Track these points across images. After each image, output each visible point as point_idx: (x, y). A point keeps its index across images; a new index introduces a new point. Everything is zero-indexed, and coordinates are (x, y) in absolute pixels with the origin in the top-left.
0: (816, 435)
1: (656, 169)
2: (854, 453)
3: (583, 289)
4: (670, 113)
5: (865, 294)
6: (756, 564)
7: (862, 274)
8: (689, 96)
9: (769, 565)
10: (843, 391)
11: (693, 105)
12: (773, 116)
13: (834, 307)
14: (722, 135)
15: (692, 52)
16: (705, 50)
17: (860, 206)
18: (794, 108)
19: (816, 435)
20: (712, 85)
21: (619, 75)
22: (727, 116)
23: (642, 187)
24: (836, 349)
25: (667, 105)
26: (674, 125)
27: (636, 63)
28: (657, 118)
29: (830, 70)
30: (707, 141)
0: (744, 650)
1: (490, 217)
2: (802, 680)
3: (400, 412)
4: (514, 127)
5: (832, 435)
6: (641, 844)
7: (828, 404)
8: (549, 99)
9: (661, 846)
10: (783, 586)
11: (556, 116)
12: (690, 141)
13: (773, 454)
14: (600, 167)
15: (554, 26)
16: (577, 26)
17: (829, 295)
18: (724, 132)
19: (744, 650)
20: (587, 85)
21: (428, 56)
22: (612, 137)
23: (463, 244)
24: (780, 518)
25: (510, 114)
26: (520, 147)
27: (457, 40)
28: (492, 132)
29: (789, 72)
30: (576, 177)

+++

— TASK PROMPT —
Reproduce the listing above, replacing "top-left" with "upper-left" and leaving all other text unchanged.

— OUTPUT —
Track these points across images. After each image, output each visible point as point_idx: (x, y). A point keeps its index across images; a new index introduces a new point. Everything is zero-indexed, and coordinates are (x, y) in absolute pixels with the origin in the upper-left.
0: (816, 435)
1: (656, 169)
2: (854, 453)
3: (583, 289)
4: (670, 113)
5: (865, 294)
6: (756, 564)
7: (862, 274)
8: (689, 96)
9: (769, 565)
10: (843, 391)
11: (693, 105)
12: (773, 116)
13: (834, 307)
14: (722, 135)
15: (692, 52)
16: (705, 50)
17: (860, 206)
18: (794, 108)
19: (816, 435)
20: (712, 85)
21: (619, 75)
22: (727, 116)
23: (642, 187)
24: (836, 349)
25: (667, 105)
26: (674, 125)
27: (636, 63)
28: (657, 118)
29: (830, 70)
30: (707, 141)
0: (744, 650)
1: (490, 217)
2: (802, 680)
3: (400, 412)
4: (514, 127)
5: (832, 435)
6: (641, 844)
7: (828, 404)
8: (549, 99)
9: (661, 846)
10: (783, 586)
11: (556, 116)
12: (690, 141)
13: (773, 454)
14: (600, 167)
15: (554, 26)
16: (577, 26)
17: (829, 295)
18: (724, 132)
19: (744, 650)
20: (587, 85)
21: (428, 56)
22: (612, 137)
23: (463, 244)
24: (780, 518)
25: (510, 114)
26: (520, 147)
27: (457, 40)
28: (492, 132)
29: (789, 72)
30: (576, 177)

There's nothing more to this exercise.